__Task requirements__. Could you repeat the listing below exactly while leaving its pictures behind?

__Data under study__.
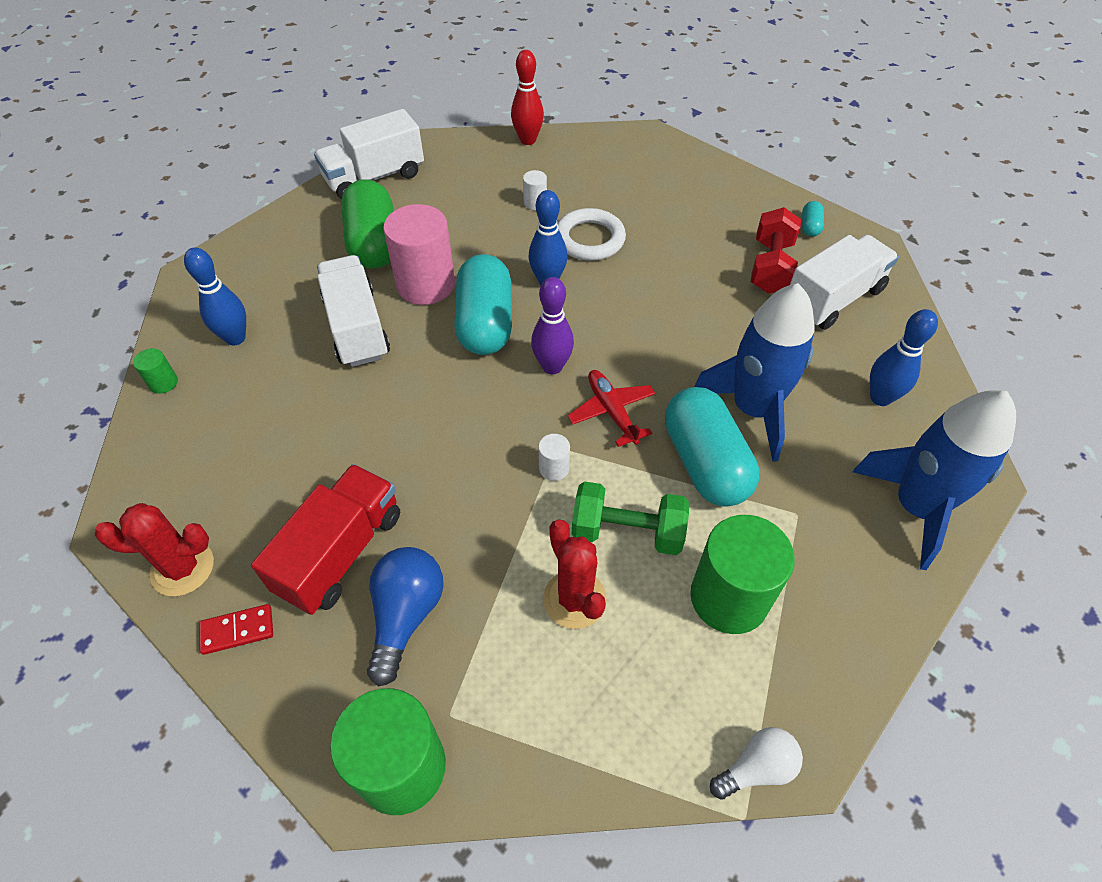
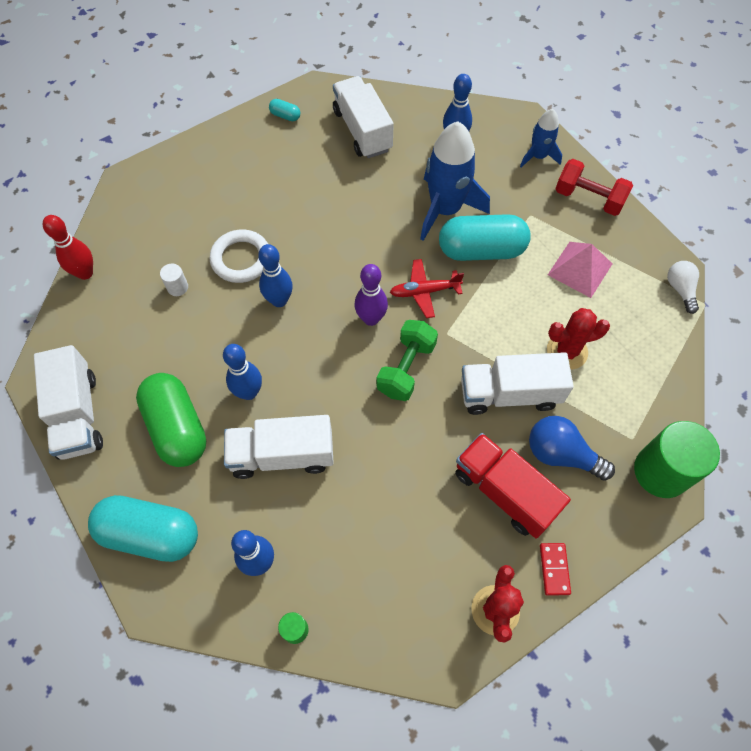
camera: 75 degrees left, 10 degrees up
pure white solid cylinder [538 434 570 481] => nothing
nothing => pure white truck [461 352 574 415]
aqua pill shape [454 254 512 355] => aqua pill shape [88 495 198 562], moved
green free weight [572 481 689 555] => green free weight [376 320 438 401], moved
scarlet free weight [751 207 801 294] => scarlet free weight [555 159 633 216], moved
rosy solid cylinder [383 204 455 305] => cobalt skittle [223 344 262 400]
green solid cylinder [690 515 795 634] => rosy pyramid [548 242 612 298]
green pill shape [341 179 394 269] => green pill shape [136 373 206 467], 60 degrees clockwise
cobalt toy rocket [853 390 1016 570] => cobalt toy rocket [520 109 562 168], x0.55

__Task output__.
camera: 75 degrees left, 10 degrees up
pure white solid cylinder [538 434 570 481] => nothing
nothing => pure white truck [461 352 574 415]
aqua pill shape [454 254 512 355] => aqua pill shape [88 495 198 562], moved
green free weight [572 481 689 555] => green free weight [376 320 438 401], moved
scarlet free weight [751 207 801 294] => scarlet free weight [555 159 633 216], moved
rosy solid cylinder [383 204 455 305] => cobalt skittle [223 344 262 400]
green solid cylinder [690 515 795 634] => rosy pyramid [548 242 612 298]
green pill shape [341 179 394 269] => green pill shape [136 373 206 467], 60 degrees clockwise
cobalt toy rocket [853 390 1016 570] => cobalt toy rocket [520 109 562 168], x0.55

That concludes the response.